== Segment start ==
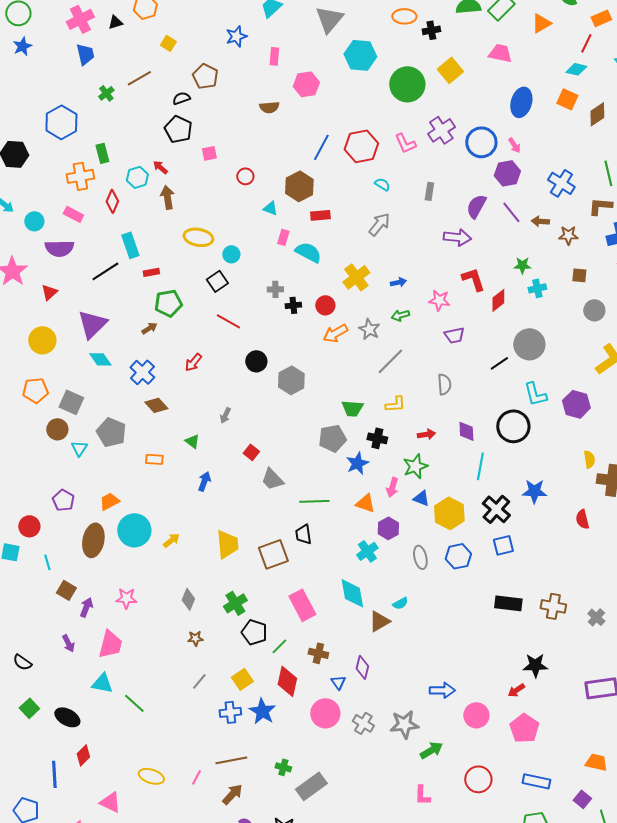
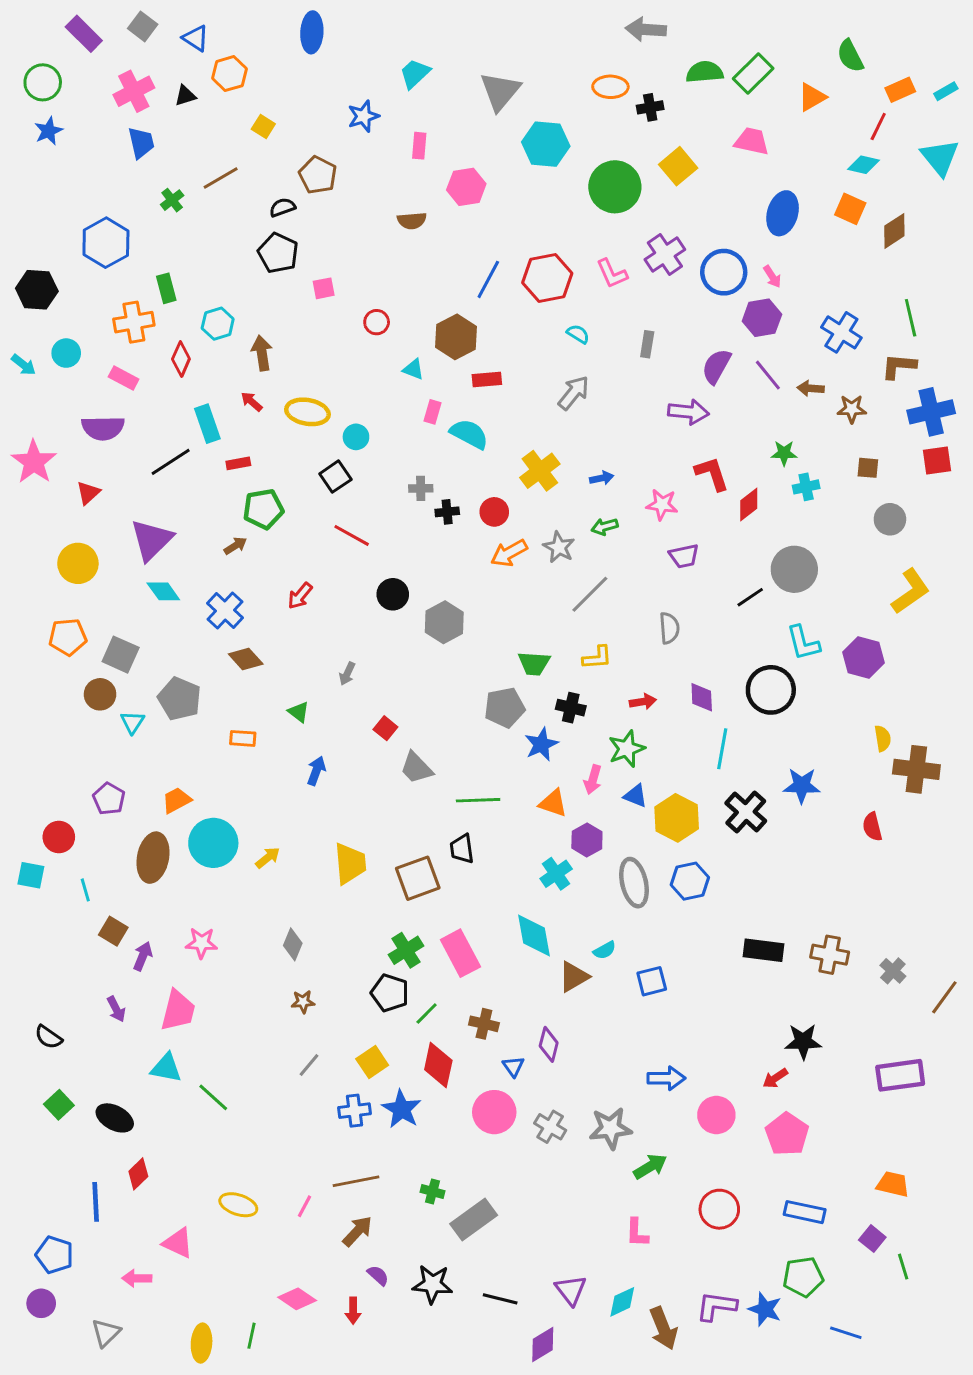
red arrow: (160, 167) -> (252, 402), moved
cyan circle: (34, 221) -> (66, 353), moved
blue square: (503, 545) -> (652, 981), moved
gray ellipse: (420, 557) -> (634, 883), size x1.4
green cross: (235, 603) -> (406, 950), moved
== Segment end ==
WHAT TO DO
Every line above should be duplicated exactly; the pictures are to be left out.

ANSWER TO THIS PROBLEM
red arrow: (160, 167) -> (252, 402), moved
cyan circle: (34, 221) -> (66, 353), moved
blue square: (503, 545) -> (652, 981), moved
gray ellipse: (420, 557) -> (634, 883), size x1.4
green cross: (235, 603) -> (406, 950), moved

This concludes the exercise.